> [What is required]: Beneath this task are records; print exactly the stretch of them from the line with "camera: 10 degrees right, 0 degrees up" through the line with "(628, 147) = (630, 227): brown", both ends included.

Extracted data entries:

━━━

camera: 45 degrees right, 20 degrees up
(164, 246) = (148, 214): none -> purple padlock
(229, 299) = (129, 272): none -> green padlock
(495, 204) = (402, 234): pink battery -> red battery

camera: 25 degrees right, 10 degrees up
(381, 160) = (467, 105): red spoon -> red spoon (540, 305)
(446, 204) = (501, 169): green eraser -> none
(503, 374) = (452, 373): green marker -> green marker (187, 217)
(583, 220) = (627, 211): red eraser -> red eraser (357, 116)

━━━

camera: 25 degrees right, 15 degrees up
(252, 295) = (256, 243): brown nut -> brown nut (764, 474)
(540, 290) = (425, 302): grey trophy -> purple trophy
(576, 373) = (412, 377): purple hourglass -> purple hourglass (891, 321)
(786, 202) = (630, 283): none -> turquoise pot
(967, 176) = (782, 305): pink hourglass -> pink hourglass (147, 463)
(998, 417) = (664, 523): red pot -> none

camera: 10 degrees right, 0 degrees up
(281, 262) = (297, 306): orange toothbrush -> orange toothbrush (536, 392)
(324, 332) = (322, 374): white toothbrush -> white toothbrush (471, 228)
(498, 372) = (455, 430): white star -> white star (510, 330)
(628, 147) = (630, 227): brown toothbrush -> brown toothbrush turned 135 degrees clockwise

━━━

> [Task solution]:
camera: 10 degrees right, 0 degrees up
(281, 262) = (297, 306): orange toothbrush -> orange toothbrush (536, 392)
(324, 332) = (322, 374): white toothbrush -> white toothbrush (471, 228)
(498, 372) = (455, 430): white star -> white star (510, 330)
(628, 147) = (630, 227): brown toothbrush -> brown toothbrush turned 135 degrees clockwise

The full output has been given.